Task instructions — Down to the last line below, repeat the entries word for word and drop the pictures.

===== The data

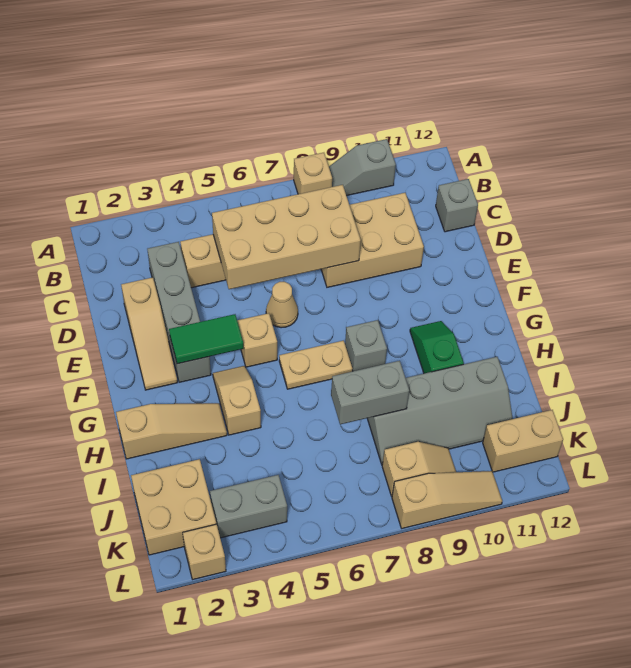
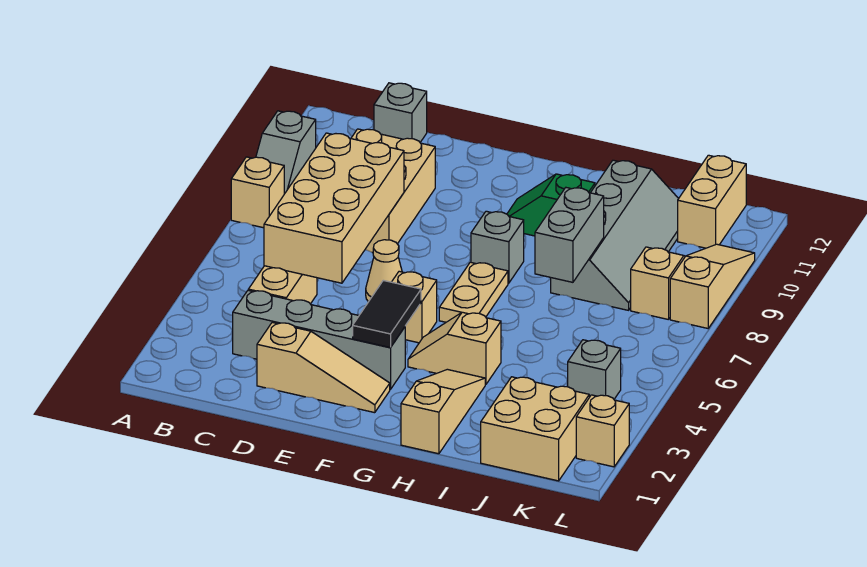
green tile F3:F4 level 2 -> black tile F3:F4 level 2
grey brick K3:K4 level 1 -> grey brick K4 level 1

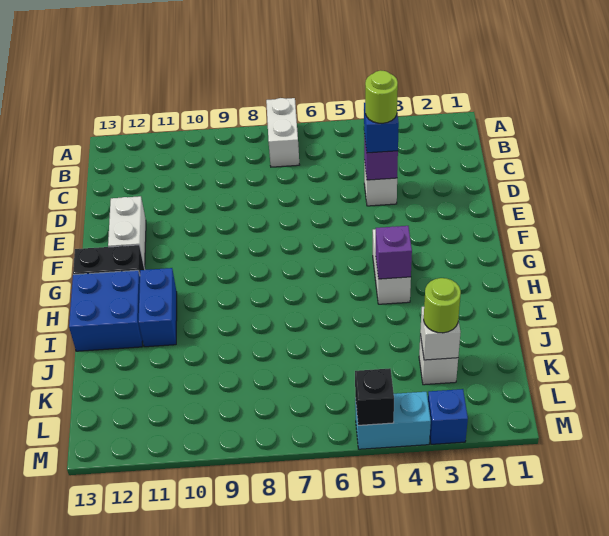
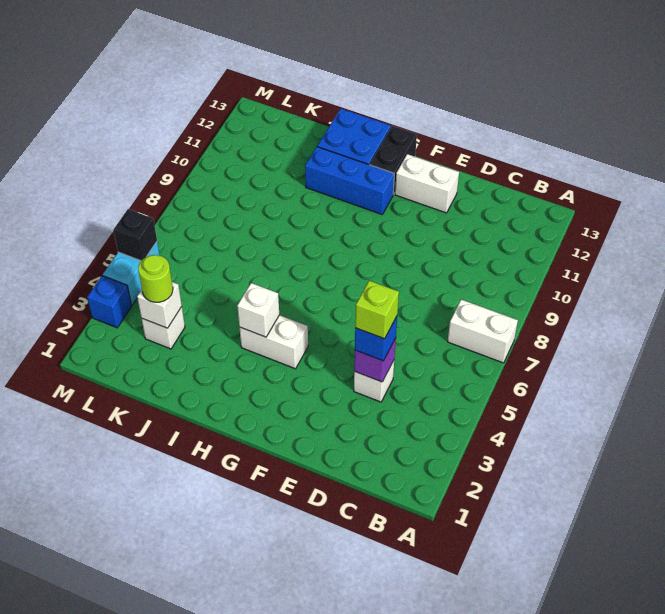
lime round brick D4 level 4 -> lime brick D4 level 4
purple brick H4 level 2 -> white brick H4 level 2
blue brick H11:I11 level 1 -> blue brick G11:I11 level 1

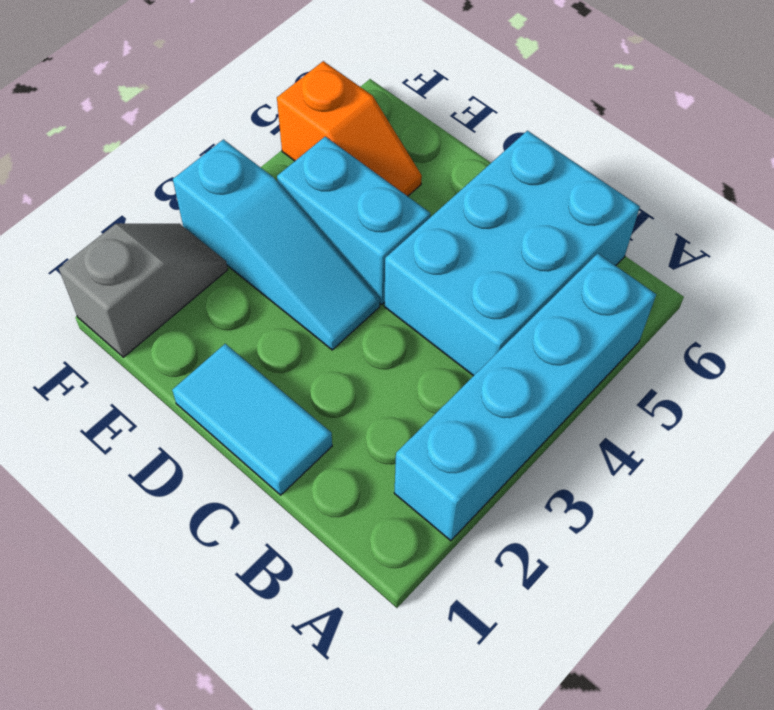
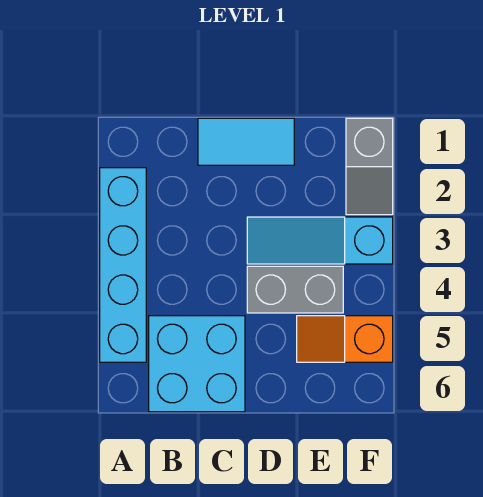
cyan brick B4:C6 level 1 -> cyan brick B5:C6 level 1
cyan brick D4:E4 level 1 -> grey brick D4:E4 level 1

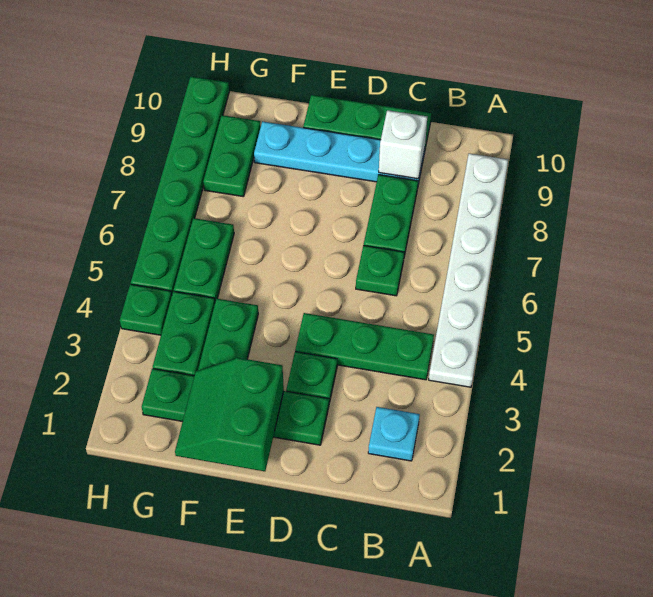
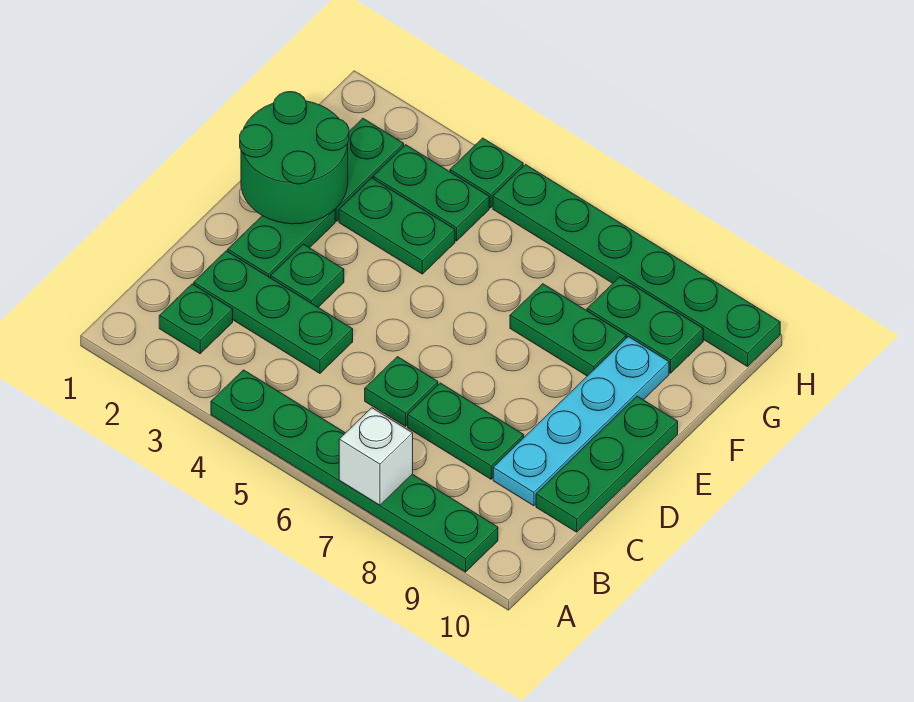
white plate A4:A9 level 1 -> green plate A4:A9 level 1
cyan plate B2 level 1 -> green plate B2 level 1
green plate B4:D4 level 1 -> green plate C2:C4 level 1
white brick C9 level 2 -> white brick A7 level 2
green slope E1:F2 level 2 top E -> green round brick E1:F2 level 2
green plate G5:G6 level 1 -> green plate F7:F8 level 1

==========

Result for this exercise —
green tile F3:F4 level 2 -> black tile F3:F4 level 2
grey brick K3:K4 level 1 -> grey brick K4 level 1

lime round brick D4 level 4 -> lime brick D4 level 4
purple brick H4 level 2 -> white brick H4 level 2
blue brick H11:I11 level 1 -> blue brick G11:I11 level 1

cyan brick B4:C6 level 1 -> cyan brick B5:C6 level 1
cyan brick D4:E4 level 1 -> grey brick D4:E4 level 1

white plate A4:A9 level 1 -> green plate A4:A9 level 1
cyan plate B2 level 1 -> green plate B2 level 1
green plate B4:D4 level 1 -> green plate C2:C4 level 1
white brick C9 level 2 -> white brick A7 level 2
green slope E1:F2 level 2 top E -> green round brick E1:F2 level 2
green plate G5:G6 level 1 -> green plate F7:F8 level 1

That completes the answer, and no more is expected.